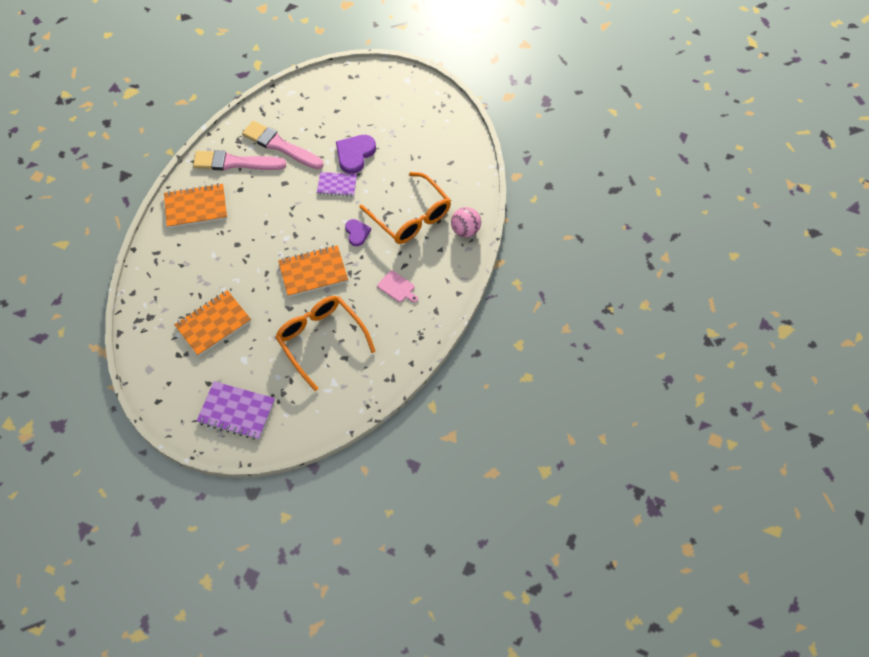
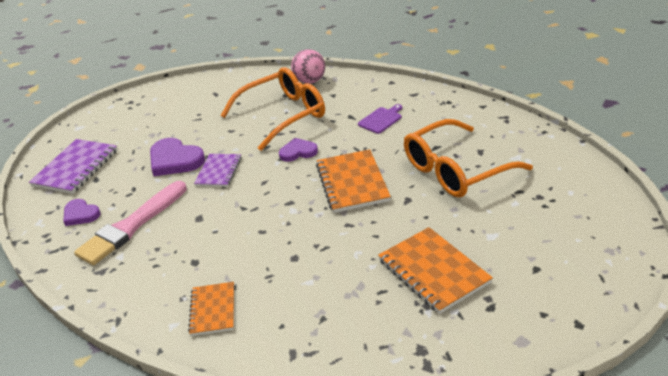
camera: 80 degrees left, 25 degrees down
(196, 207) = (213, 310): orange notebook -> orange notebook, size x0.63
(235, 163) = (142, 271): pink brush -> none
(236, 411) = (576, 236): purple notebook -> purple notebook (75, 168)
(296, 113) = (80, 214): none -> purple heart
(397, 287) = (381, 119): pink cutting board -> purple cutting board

++++++++++++++++++++

TASK DESCRIPTION =
Print each record exactly as it stands, skipping the pictures.

TASK SOLUTION =
camera: 80 degrees left, 25 degrees down
(196, 207) = (213, 310): orange notebook -> orange notebook, size x0.63
(235, 163) = (142, 271): pink brush -> none
(236, 411) = (576, 236): purple notebook -> purple notebook (75, 168)
(296, 113) = (80, 214): none -> purple heart
(397, 287) = (381, 119): pink cutting board -> purple cutting board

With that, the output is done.